(Supplied records)
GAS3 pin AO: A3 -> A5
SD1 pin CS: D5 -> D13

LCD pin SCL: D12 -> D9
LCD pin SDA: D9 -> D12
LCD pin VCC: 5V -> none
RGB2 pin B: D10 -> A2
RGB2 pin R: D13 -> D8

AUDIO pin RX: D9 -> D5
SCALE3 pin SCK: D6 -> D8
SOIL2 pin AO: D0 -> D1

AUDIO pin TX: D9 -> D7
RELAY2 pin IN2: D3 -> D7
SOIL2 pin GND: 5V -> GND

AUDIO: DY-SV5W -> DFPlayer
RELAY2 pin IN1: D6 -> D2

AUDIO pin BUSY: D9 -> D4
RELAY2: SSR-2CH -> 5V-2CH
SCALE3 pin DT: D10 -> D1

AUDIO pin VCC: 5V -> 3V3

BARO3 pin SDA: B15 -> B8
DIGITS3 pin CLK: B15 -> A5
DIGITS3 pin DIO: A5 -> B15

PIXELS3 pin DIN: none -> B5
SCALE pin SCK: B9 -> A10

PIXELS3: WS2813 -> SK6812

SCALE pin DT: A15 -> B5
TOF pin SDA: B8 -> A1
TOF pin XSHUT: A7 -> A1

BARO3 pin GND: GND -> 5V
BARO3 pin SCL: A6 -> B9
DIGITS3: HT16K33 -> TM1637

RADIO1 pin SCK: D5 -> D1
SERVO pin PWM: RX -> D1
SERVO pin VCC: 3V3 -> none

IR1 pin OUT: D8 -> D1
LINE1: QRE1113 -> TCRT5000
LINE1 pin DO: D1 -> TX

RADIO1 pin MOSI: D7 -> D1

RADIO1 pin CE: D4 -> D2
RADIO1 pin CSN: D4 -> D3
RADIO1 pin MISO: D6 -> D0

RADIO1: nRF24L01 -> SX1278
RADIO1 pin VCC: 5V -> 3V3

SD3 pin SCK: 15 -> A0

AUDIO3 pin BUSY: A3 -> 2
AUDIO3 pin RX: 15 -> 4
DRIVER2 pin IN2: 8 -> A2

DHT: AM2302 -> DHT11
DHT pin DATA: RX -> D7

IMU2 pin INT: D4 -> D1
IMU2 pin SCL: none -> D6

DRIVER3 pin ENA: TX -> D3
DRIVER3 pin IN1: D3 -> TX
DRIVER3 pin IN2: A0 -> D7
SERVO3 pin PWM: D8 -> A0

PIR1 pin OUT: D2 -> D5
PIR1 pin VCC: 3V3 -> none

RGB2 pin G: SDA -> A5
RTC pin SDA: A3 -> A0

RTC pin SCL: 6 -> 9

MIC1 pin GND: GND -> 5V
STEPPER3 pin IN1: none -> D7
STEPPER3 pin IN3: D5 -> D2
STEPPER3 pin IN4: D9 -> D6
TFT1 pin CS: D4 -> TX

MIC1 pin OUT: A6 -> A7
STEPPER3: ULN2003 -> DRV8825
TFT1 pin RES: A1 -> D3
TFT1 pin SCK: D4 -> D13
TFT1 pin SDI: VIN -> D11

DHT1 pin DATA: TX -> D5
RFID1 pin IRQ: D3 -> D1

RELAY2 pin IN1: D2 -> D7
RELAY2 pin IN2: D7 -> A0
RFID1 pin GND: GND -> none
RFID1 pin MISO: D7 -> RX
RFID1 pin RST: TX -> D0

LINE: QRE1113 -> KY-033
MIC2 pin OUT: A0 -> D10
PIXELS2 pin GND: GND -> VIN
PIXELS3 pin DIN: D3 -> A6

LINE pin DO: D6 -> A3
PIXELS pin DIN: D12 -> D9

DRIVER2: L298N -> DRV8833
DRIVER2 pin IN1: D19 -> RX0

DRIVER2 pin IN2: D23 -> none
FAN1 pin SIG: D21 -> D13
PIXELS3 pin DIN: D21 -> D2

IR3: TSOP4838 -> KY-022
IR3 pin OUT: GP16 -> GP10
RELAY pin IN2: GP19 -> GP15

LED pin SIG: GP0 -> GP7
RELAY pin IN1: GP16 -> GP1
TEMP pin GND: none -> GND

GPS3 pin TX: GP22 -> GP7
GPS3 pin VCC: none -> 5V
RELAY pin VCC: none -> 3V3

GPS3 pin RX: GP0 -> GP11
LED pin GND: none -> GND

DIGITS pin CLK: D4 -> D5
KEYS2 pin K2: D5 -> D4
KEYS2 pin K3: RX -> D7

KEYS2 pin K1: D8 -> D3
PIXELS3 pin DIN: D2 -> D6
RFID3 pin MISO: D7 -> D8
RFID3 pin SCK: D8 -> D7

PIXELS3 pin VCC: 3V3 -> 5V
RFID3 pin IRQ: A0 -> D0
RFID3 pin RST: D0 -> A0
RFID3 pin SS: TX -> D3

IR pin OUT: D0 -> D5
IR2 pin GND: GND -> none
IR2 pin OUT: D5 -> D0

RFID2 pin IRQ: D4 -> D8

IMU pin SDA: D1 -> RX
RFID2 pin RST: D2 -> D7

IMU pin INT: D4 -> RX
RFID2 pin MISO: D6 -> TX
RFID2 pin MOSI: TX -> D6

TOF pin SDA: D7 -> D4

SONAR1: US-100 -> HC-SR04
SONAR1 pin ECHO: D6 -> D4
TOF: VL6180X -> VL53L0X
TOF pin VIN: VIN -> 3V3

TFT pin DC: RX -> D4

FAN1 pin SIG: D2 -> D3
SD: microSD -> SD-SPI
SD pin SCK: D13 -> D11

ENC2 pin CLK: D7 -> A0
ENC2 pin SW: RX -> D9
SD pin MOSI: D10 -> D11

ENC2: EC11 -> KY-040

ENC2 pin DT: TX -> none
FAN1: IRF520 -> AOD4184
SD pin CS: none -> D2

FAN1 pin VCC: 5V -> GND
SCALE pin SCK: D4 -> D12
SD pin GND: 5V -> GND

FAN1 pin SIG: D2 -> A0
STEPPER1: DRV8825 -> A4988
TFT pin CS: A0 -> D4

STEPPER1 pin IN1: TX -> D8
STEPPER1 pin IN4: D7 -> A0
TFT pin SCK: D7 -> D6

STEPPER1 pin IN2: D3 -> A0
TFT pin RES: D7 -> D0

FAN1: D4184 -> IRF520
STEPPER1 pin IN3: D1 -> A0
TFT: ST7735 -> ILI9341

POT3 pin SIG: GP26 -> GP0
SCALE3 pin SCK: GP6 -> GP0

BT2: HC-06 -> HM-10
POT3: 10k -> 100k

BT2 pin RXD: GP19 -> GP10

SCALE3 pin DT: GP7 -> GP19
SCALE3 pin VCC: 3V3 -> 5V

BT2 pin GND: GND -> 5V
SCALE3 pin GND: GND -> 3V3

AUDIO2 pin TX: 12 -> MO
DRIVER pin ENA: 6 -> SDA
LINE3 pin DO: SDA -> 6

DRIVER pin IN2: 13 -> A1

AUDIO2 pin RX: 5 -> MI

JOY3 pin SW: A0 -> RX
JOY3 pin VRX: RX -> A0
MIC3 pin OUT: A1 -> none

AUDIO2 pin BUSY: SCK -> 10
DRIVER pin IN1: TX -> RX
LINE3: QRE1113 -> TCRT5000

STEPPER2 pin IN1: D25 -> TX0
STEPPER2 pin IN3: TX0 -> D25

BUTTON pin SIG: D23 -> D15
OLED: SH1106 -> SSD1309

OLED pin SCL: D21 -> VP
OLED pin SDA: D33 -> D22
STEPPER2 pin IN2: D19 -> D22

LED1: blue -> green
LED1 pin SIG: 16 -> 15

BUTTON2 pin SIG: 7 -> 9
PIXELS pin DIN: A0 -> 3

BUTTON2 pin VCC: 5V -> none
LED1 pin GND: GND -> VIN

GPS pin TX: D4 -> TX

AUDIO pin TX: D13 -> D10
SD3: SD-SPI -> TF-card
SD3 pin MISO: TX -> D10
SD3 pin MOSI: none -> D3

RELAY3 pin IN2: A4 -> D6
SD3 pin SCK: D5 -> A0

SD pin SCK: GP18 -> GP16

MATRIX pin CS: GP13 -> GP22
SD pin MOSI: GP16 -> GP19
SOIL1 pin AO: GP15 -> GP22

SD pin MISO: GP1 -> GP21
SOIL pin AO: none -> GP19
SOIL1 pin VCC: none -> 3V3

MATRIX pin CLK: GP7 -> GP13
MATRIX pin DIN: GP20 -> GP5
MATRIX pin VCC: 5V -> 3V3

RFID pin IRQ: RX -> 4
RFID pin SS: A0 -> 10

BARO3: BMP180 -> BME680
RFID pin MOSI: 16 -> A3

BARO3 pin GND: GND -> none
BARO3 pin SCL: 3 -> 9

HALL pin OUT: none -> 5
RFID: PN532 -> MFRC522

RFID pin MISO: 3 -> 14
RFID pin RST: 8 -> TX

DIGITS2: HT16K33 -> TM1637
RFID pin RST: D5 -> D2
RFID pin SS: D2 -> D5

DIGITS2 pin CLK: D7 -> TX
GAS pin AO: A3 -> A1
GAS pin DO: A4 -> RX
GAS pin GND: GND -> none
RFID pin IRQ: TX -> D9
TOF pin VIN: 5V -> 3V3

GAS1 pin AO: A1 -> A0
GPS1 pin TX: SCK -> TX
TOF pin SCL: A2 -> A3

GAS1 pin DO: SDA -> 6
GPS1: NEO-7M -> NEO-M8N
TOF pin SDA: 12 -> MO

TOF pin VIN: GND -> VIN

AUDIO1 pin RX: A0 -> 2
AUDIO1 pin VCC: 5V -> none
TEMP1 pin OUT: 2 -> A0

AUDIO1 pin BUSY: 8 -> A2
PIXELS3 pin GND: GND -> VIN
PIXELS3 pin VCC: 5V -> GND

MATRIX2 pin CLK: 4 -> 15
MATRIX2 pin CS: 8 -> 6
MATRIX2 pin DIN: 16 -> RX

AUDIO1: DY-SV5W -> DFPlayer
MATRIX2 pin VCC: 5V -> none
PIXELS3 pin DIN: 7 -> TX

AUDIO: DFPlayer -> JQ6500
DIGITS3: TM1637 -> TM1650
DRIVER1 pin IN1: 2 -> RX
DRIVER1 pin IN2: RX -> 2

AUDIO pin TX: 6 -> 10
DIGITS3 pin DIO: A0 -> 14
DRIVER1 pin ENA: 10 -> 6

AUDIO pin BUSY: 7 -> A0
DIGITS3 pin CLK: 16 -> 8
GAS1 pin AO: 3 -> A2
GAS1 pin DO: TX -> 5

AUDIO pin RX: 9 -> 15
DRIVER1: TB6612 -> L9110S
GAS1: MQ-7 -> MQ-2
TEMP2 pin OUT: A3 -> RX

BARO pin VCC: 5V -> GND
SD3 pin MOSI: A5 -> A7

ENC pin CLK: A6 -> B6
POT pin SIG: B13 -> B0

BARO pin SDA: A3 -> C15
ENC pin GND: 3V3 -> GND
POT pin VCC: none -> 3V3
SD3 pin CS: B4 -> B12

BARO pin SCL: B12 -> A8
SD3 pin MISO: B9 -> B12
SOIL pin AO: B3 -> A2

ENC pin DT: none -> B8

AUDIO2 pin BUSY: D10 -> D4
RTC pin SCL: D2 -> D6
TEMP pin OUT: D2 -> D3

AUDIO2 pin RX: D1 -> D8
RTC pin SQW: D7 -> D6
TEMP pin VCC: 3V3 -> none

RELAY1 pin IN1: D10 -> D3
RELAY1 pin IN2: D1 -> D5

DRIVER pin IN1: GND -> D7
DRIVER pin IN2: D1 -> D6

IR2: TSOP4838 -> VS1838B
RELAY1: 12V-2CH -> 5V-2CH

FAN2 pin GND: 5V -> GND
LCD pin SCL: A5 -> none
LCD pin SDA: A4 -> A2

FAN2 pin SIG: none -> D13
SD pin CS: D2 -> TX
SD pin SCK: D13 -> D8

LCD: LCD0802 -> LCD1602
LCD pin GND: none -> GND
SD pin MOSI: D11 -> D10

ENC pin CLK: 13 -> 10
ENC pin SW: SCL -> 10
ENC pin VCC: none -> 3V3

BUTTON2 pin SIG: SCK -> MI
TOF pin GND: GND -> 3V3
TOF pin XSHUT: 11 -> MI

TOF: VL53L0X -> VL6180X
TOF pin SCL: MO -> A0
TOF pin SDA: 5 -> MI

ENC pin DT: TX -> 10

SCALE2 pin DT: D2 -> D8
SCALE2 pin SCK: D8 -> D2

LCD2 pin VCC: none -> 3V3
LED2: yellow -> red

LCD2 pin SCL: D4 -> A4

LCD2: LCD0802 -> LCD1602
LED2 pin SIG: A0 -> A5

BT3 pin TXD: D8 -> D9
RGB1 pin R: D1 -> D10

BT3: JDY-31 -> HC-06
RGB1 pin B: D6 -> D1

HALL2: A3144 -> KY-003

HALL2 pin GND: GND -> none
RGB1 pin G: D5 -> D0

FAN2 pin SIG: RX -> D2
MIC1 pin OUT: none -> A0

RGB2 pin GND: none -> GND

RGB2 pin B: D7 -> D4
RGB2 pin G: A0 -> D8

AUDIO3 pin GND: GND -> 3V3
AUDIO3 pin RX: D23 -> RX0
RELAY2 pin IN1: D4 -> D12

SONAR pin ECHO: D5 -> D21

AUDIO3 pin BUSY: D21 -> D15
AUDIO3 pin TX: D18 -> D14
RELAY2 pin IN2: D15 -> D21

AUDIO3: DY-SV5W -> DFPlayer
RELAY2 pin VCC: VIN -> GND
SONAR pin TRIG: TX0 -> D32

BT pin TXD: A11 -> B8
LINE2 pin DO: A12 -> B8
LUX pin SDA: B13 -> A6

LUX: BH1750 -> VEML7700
(End Supplied records)
— Work instructions —
Repeat the entries above verbatim, but only from the line that has "AUDIO pin TX: D13 -> D10" down to the line that has "BARO3: BMP180 -> BME680", inclusive.

— Result for this task —
AUDIO pin TX: D13 -> D10
SD3: SD-SPI -> TF-card
SD3 pin MISO: TX -> D10
SD3 pin MOSI: none -> D3

RELAY3 pin IN2: A4 -> D6
SD3 pin SCK: D5 -> A0

SD pin SCK: GP18 -> GP16

MATRIX pin CS: GP13 -> GP22
SD pin MOSI: GP16 -> GP19
SOIL1 pin AO: GP15 -> GP22

SD pin MISO: GP1 -> GP21
SOIL pin AO: none -> GP19
SOIL1 pin VCC: none -> 3V3

MATRIX pin CLK: GP7 -> GP13
MATRIX pin DIN: GP20 -> GP5
MATRIX pin VCC: 5V -> 3V3

RFID pin IRQ: RX -> 4
RFID pin SS: A0 -> 10

BARO3: BMP180 -> BME680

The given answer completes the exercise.